#### YOUR INSTRUCTIONS
Could you transcribe exactly the lines from the one containing "camera: 140 degrees right, 25 degrees up" through the last line of the records below, leaving out the pictures?

#### RECORDS TO USE

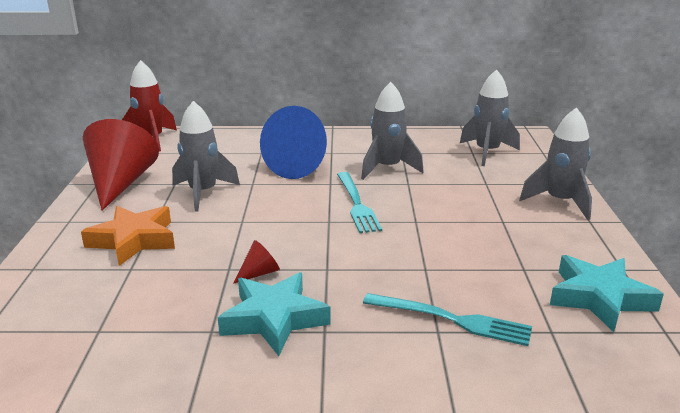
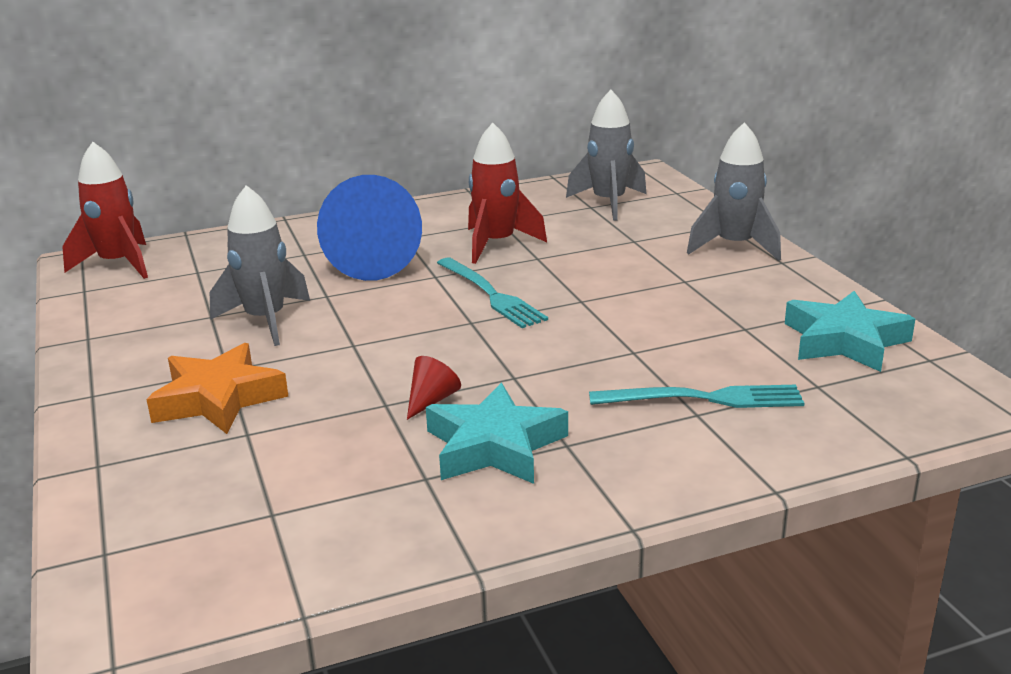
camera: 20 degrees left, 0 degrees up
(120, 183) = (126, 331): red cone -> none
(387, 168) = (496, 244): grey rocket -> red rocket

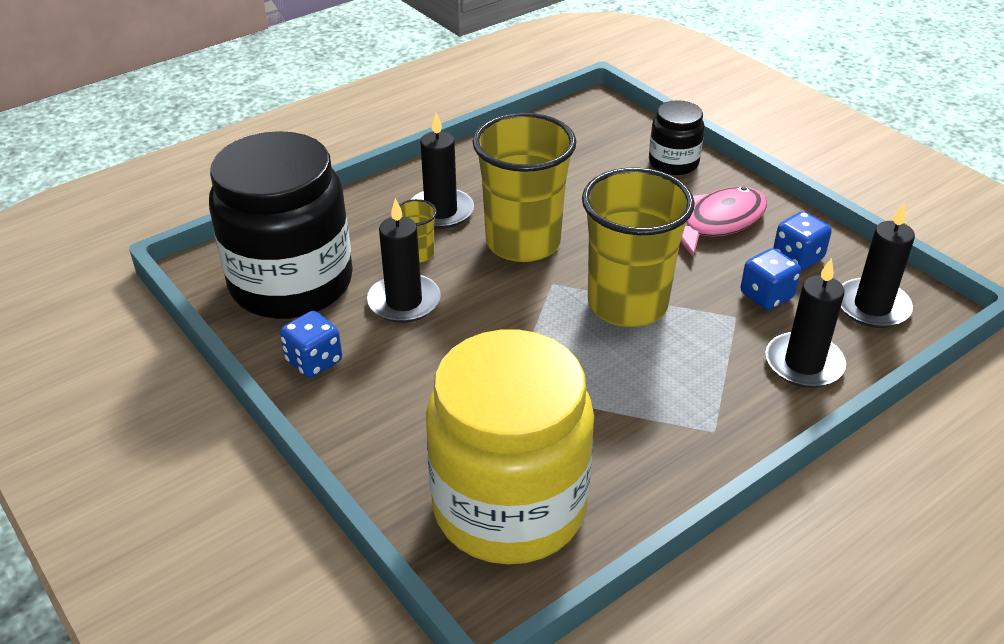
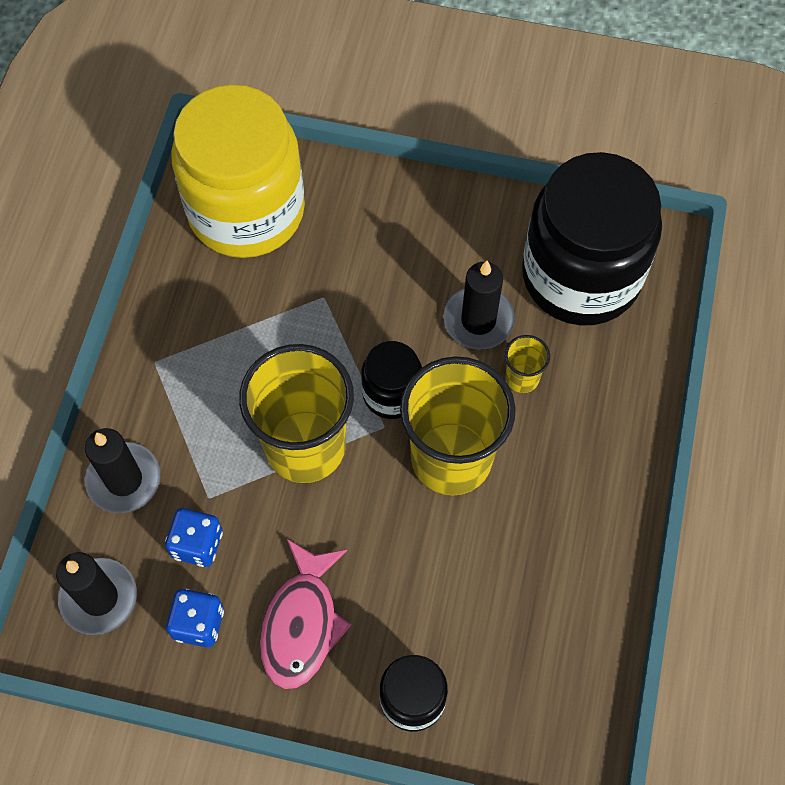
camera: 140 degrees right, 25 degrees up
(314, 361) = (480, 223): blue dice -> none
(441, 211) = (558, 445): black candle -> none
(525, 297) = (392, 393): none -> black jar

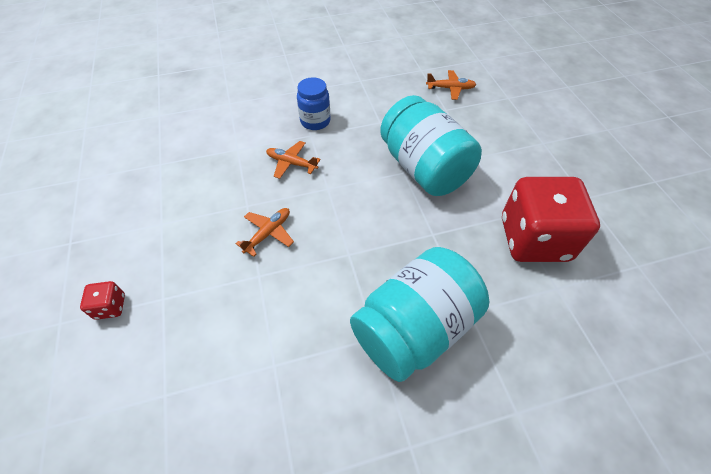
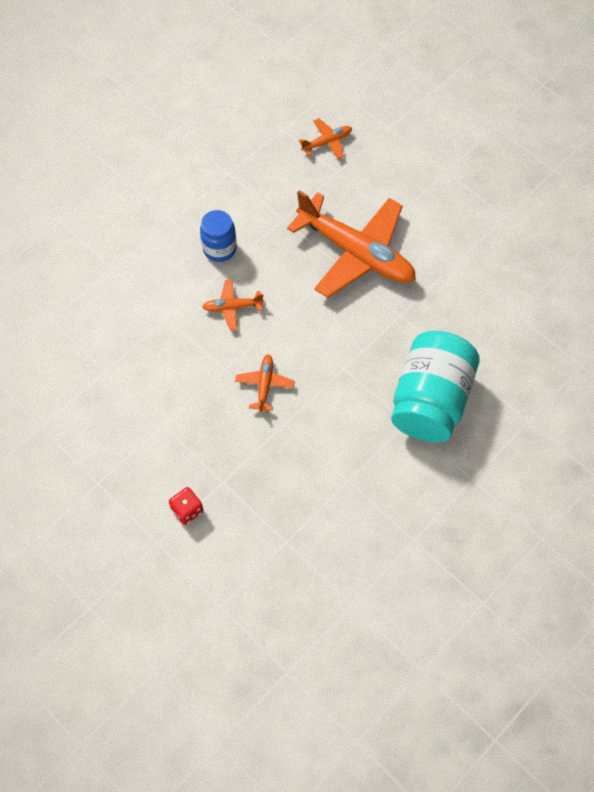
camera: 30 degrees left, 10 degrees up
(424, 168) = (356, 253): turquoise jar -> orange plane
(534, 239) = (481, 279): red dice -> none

#### SOLUTION BELOW
camera: 140 degrees right, 25 degrees up
(314, 361) = (480, 223): blue dice -> none
(441, 211) = (558, 445): black candle -> none
(525, 297) = (392, 393): none -> black jar

camera: 30 degrees left, 10 degrees up
(424, 168) = (356, 253): turquoise jar -> orange plane
(534, 239) = (481, 279): red dice -> none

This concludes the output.